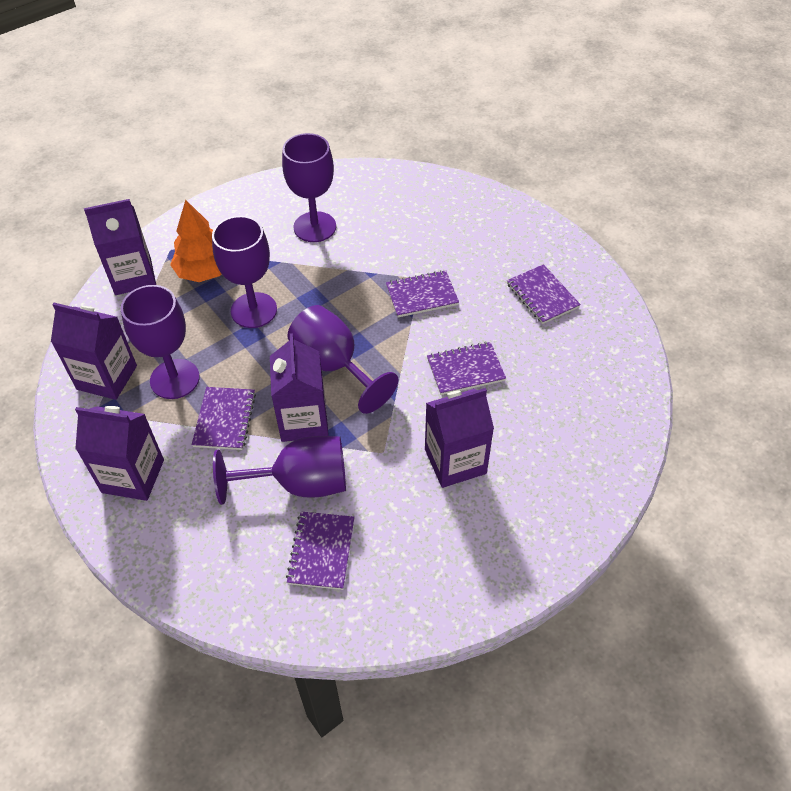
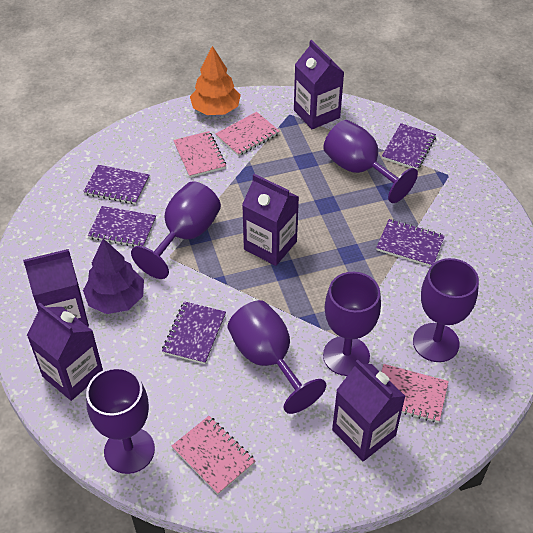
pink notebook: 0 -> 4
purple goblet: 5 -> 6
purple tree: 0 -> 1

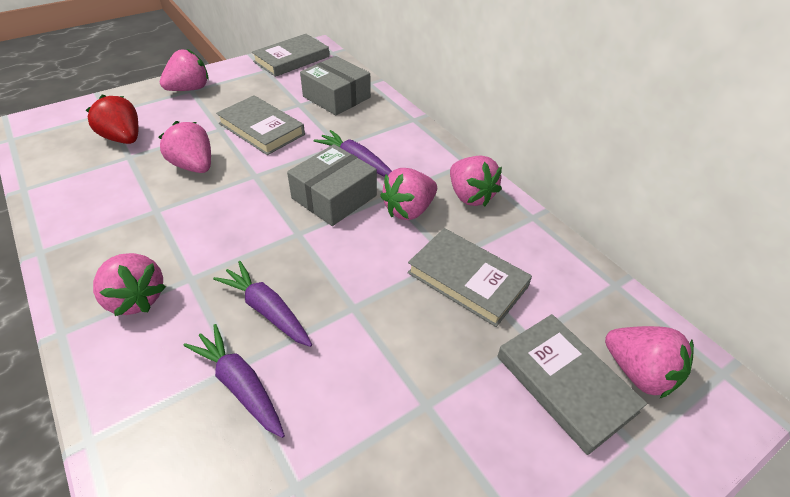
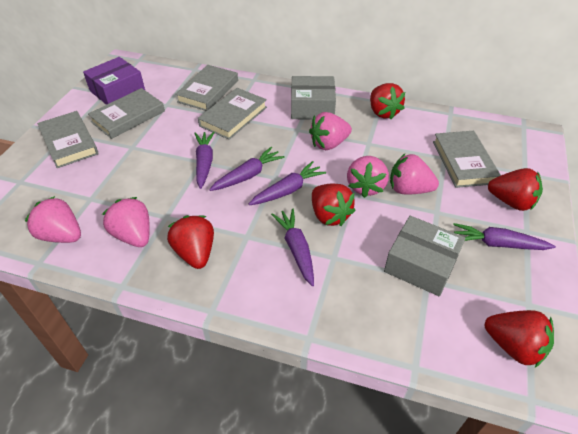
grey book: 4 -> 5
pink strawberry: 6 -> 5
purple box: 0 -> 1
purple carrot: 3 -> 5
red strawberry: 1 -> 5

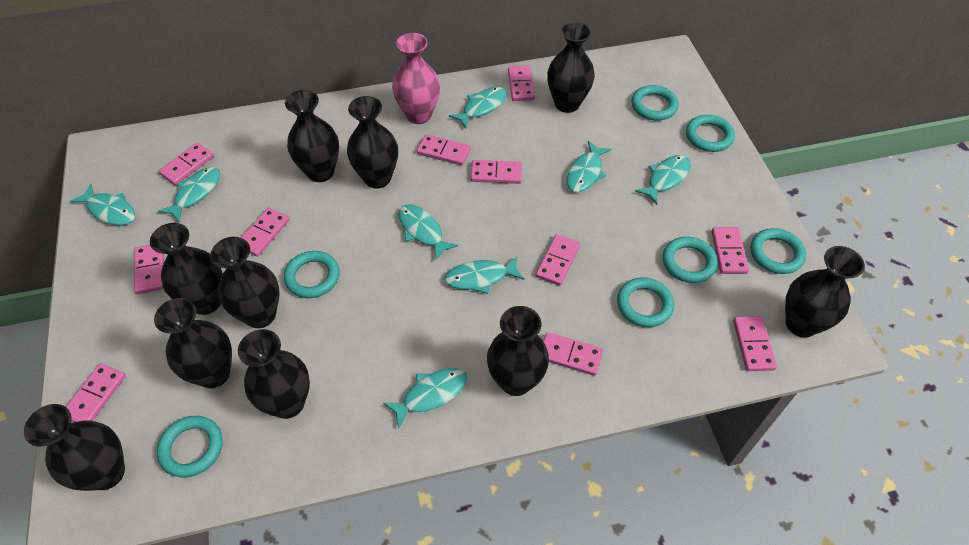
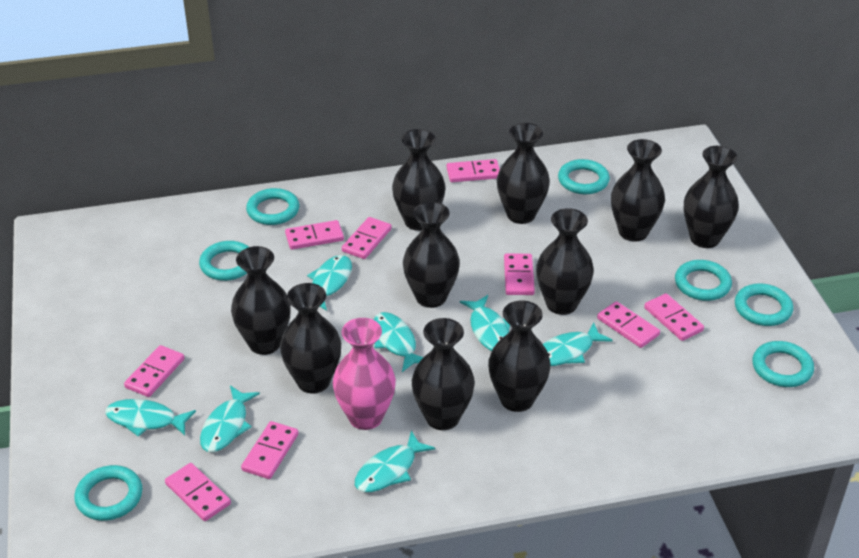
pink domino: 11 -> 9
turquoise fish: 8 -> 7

______________________________

*INSTRUCTION*: Work out how many lines in the data include "strawberry". Answer with the number only.

*RESPONSE TO THE EXERCISE*: 2